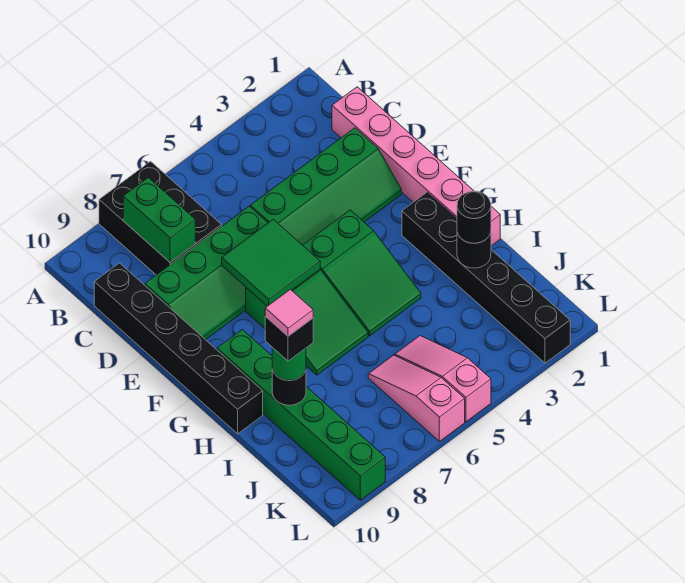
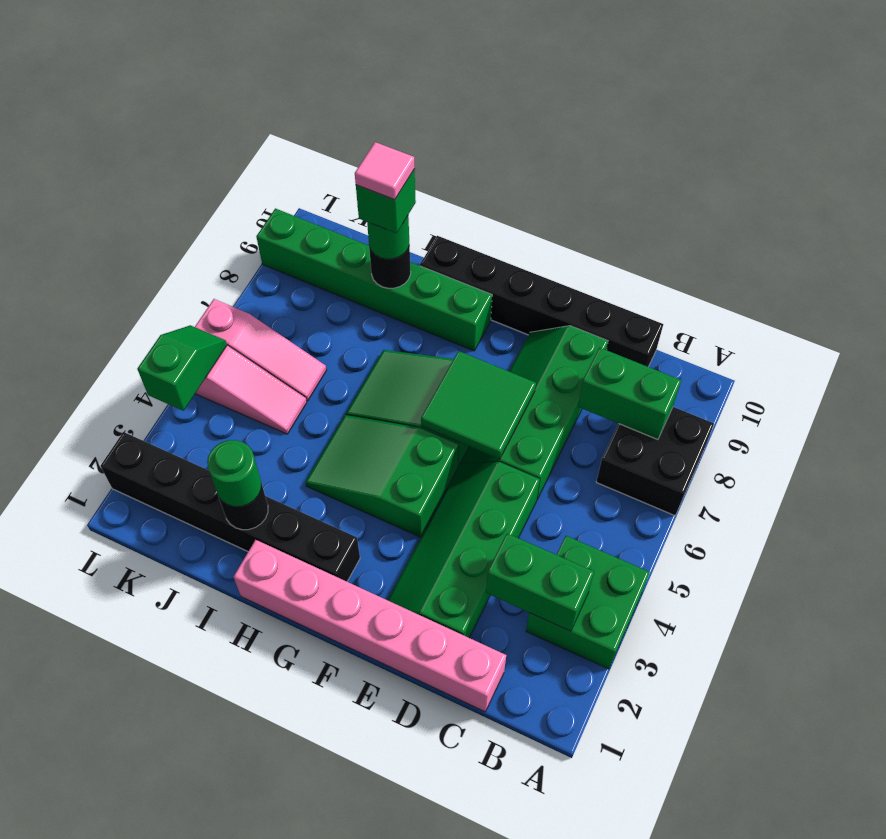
none -> green brick A3:B4 level 1
black brick A7:C8 level 1 -> black brick A7:B8 level 1
none -> green brick B3:C3 level 2
black round brick I2 level 3 -> green round brick I2 level 3
black brick I9 level 4 -> green brick I9 level 4
none -> green slope L4:L5 level 2 top 4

---------------

**Exercise description:** When copying the entries above, keep each word as it is and exclude any image.

**The answer:**
none -> green brick A3:B4 level 1
black brick A7:C8 level 1 -> black brick A7:B8 level 1
none -> green brick B3:C3 level 2
black round brick I2 level 3 -> green round brick I2 level 3
black brick I9 level 4 -> green brick I9 level 4
none -> green slope L4:L5 level 2 top 4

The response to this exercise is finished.